*** Information shown ***
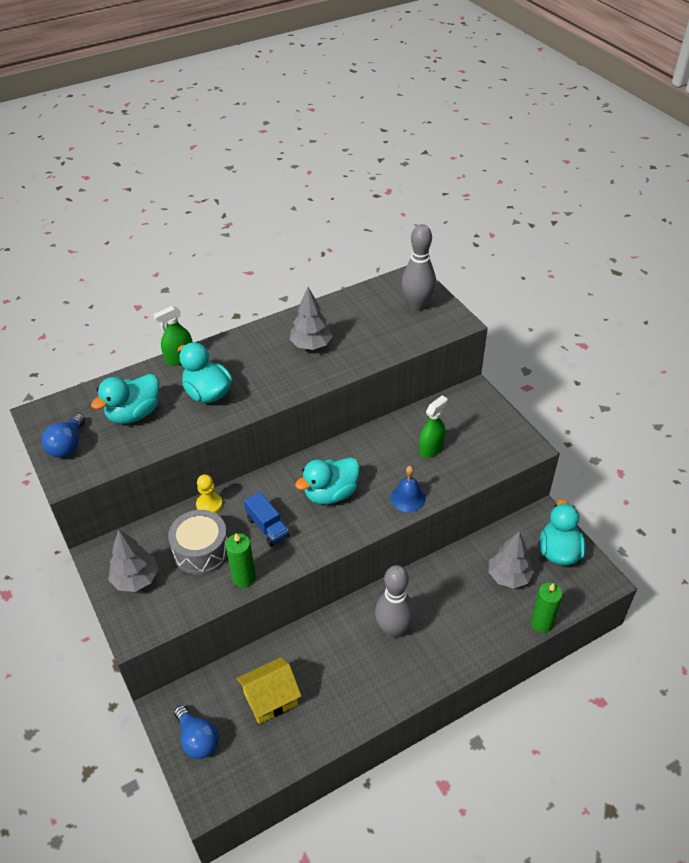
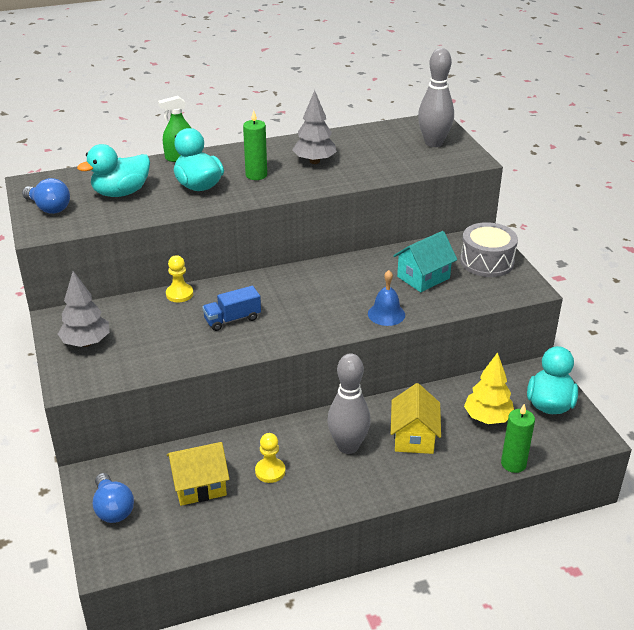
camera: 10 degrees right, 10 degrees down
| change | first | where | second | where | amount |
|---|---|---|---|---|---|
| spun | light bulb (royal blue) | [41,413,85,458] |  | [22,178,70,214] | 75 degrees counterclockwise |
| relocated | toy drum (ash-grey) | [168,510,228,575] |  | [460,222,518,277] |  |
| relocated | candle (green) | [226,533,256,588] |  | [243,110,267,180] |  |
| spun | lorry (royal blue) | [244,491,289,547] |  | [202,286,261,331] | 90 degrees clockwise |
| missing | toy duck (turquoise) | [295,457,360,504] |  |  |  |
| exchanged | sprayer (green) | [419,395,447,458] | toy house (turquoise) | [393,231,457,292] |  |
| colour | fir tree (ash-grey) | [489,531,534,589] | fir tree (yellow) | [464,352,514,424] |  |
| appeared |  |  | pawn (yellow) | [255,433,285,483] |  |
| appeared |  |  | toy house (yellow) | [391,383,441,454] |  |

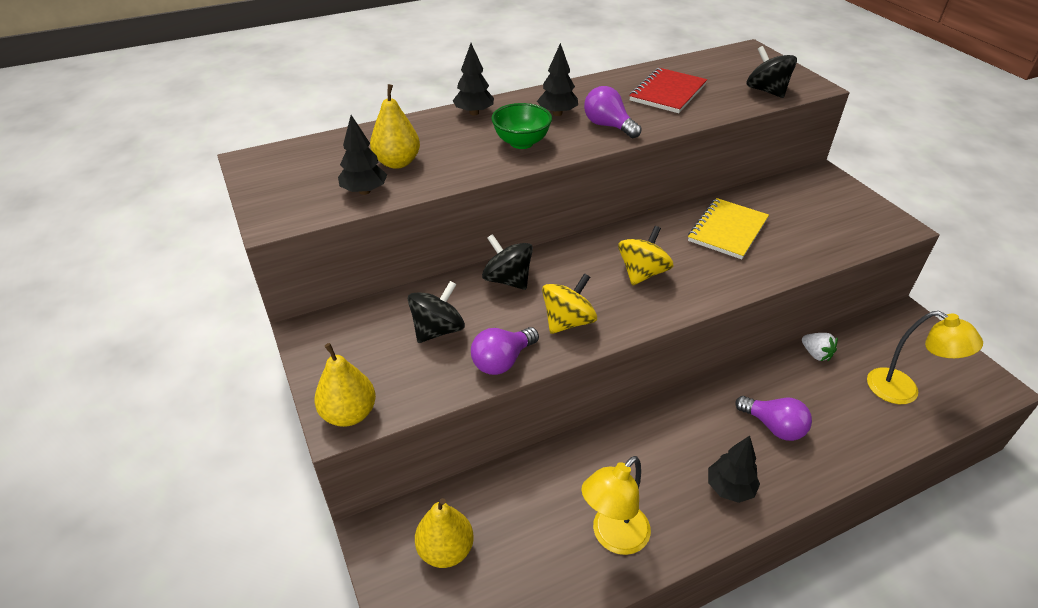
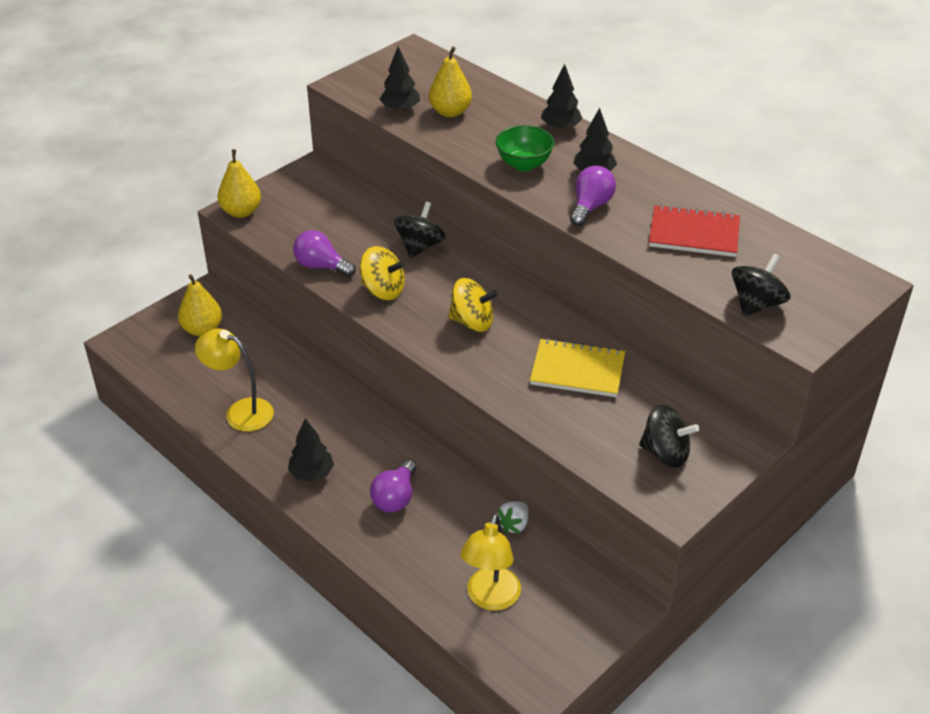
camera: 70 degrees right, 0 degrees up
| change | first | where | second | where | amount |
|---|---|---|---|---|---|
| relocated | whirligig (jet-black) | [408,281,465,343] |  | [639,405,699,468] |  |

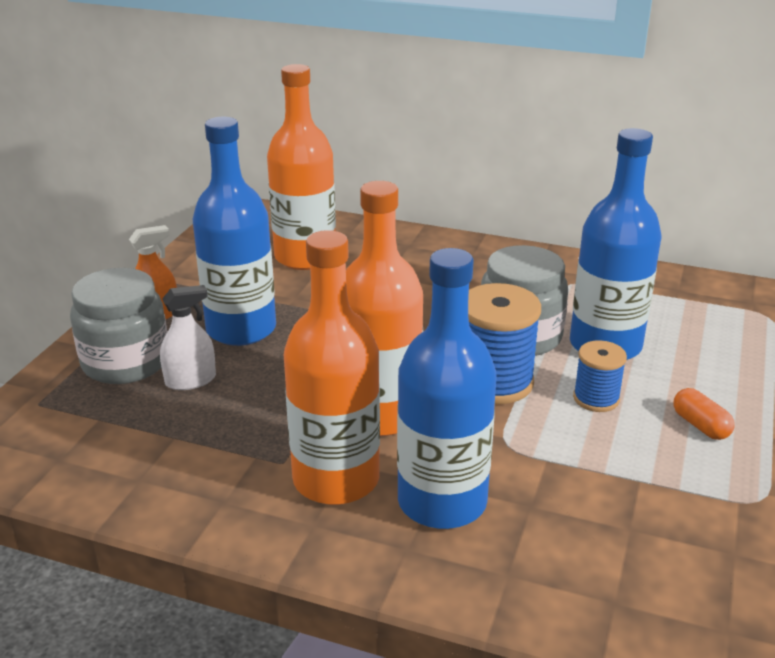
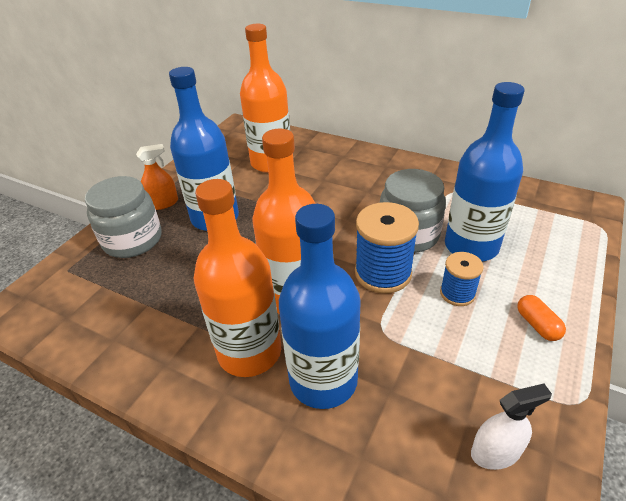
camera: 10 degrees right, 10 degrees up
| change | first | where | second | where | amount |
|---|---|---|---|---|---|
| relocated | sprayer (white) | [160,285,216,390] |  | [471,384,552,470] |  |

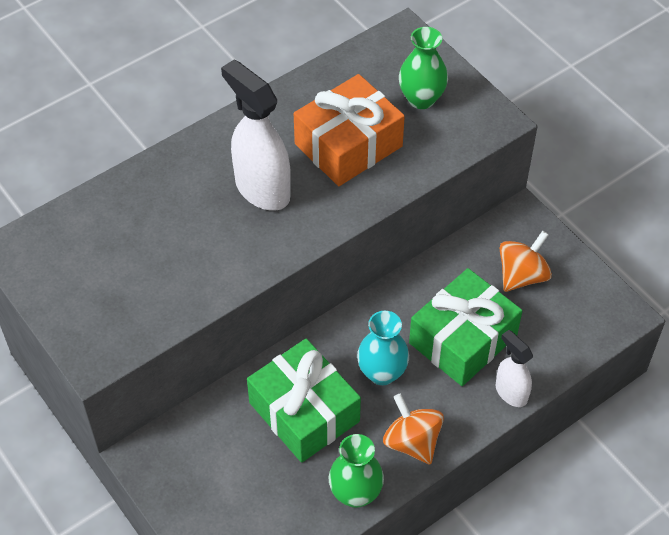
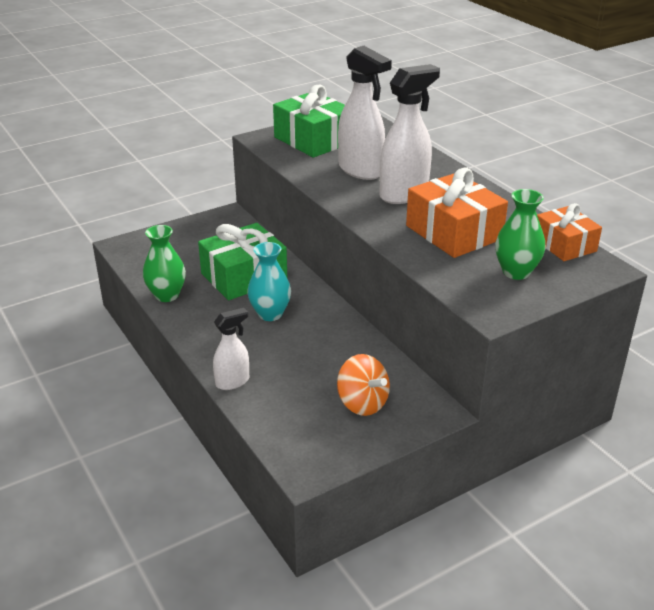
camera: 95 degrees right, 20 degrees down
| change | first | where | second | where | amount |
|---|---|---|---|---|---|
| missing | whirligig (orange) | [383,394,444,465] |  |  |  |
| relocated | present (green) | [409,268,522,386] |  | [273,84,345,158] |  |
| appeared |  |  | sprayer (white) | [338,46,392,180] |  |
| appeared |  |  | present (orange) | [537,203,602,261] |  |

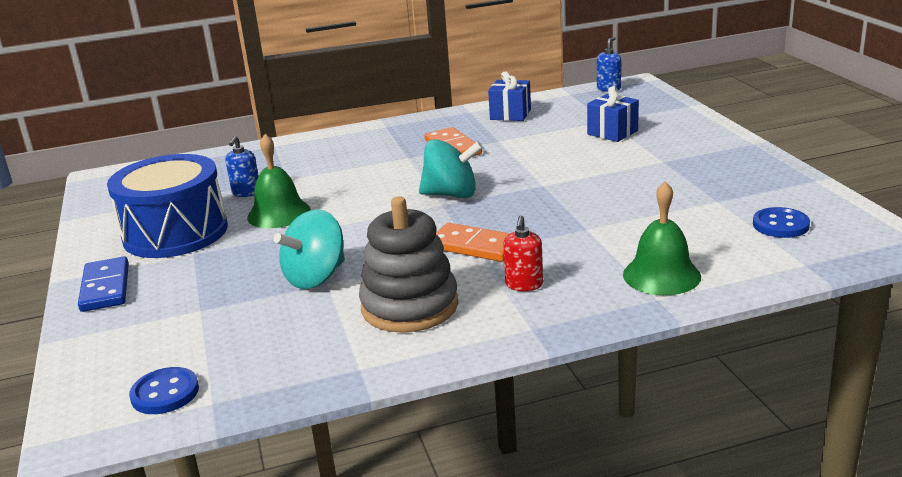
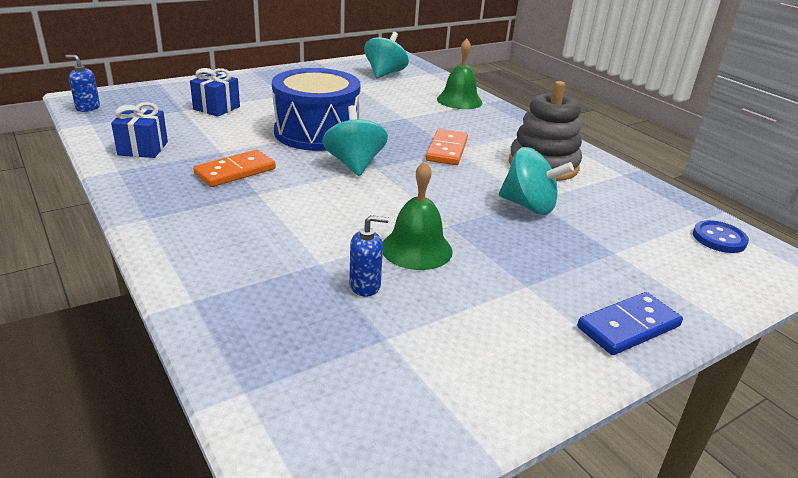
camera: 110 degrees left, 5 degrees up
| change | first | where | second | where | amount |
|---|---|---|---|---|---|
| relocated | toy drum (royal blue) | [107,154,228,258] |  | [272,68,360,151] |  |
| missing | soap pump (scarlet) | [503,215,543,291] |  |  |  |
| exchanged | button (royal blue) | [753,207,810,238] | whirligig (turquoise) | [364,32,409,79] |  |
***
**Work to be completed**
Once the pictures are dropped, repeat the data above exactly.

**Answer for the task**
camera: 10 degrees right, 10 degrees down
| change | first | where | second | where | amount |
|---|---|---|---|---|---|
| spun | light bulb (royal blue) | [41,413,85,458] |  | [22,178,70,214] | 75 degrees counterclockwise |
| relocated | toy drum (ash-grey) | [168,510,228,575] |  | [460,222,518,277] |  |
| relocated | candle (green) | [226,533,256,588] |  | [243,110,267,180] |  |
| spun | lorry (royal blue) | [244,491,289,547] |  | [202,286,261,331] | 90 degrees clockwise |
| missing | toy duck (turquoise) | [295,457,360,504] |  |  |  |
| exchanged | sprayer (green) | [419,395,447,458] | toy house (turquoise) | [393,231,457,292] |  |
| colour | fir tree (ash-grey) | [489,531,534,589] | fir tree (yellow) | [464,352,514,424] |  |
| appeared |  |  | pawn (yellow) | [255,433,285,483] |  |
| appeared |  |  | toy house (yellow) | [391,383,441,454] |  |

camera: 70 degrees right, 0 degrees up
| change | first | where | second | where | amount |
|---|---|---|---|---|---|
| relocated | whirligig (jet-black) | [408,281,465,343] |  | [639,405,699,468] |  |

camera: 10 degrees right, 10 degrees up
| change | first | where | second | where | amount |
|---|---|---|---|---|---|
| relocated | sprayer (white) | [160,285,216,390] |  | [471,384,552,470] |  |

camera: 95 degrees right, 20 degrees down
| change | first | where | second | where | amount |
|---|---|---|---|---|---|
| missing | whirligig (orange) | [383,394,444,465] |  |  |  |
| relocated | present (green) | [409,268,522,386] |  | [273,84,345,158] |  |
| appeared |  |  | sprayer (white) | [338,46,392,180] |  |
| appeared |  |  | present (orange) | [537,203,602,261] |  |

camera: 110 degrees left, 5 degrees up
| change | first | where | second | where | amount |
|---|---|---|---|---|---|
| relocated | toy drum (royal blue) | [107,154,228,258] |  | [272,68,360,151] |  |
| missing | soap pump (scarlet) | [503,215,543,291] |  |  |  |
| exchanged | button (royal blue) | [753,207,810,238] | whirligig (turquoise) | [364,32,409,79] |  |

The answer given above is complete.